For every line in the records that has the word "lime", make a copy.
Data to process below:
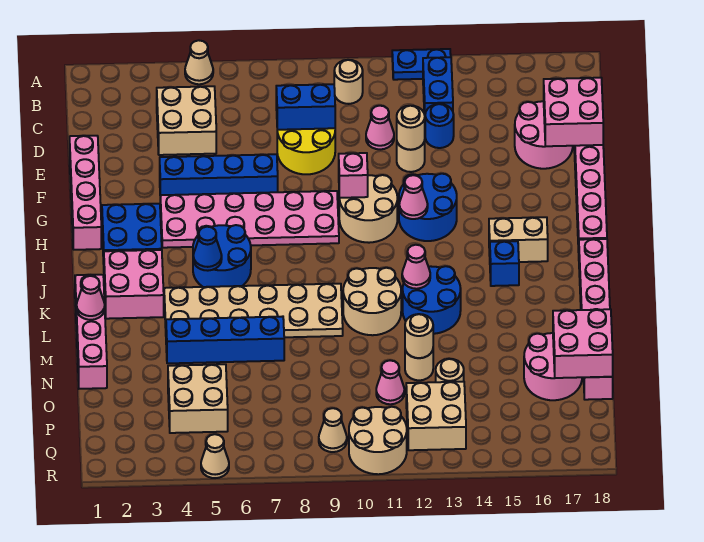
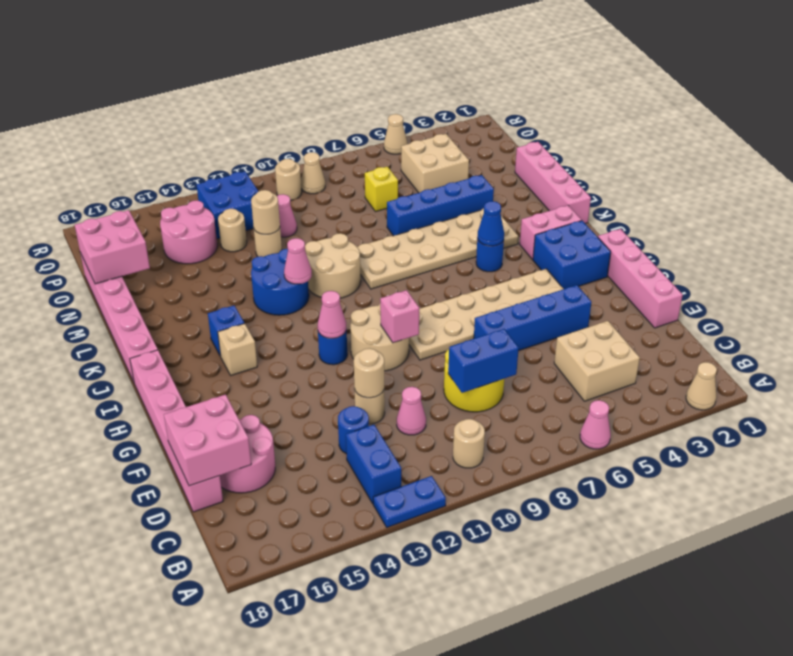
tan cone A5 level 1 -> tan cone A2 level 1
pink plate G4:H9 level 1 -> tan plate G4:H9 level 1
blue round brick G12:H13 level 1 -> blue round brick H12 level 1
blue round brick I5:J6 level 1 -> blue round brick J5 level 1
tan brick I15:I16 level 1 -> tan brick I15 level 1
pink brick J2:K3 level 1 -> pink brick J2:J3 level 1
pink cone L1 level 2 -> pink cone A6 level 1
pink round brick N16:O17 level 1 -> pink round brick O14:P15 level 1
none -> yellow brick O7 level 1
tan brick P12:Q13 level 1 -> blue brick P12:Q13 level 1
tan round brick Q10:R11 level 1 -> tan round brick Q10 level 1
End of Data to process.
Data to process below:
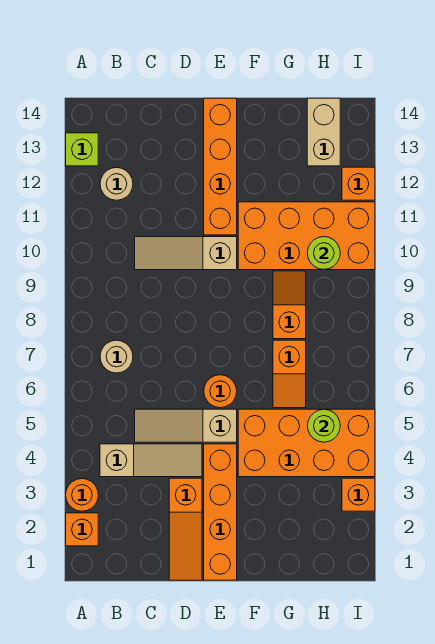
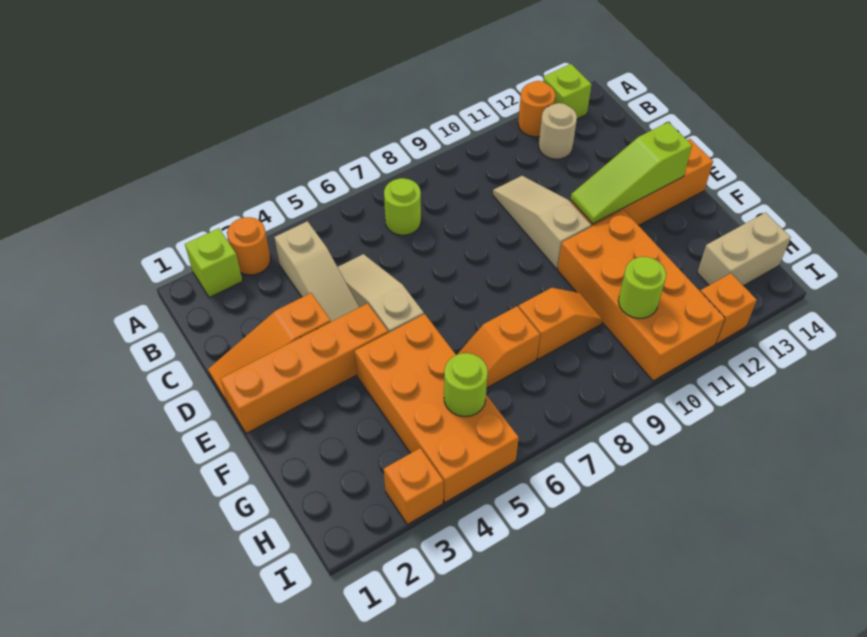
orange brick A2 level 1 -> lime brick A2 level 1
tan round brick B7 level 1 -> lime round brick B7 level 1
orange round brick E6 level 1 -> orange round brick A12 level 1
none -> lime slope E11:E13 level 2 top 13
End of Data to process.
Output for this task:
orange brick A2 level 1 -> lime brick A2 level 1
tan round brick B7 level 1 -> lime round brick B7 level 1
none -> lime slope E11:E13 level 2 top 13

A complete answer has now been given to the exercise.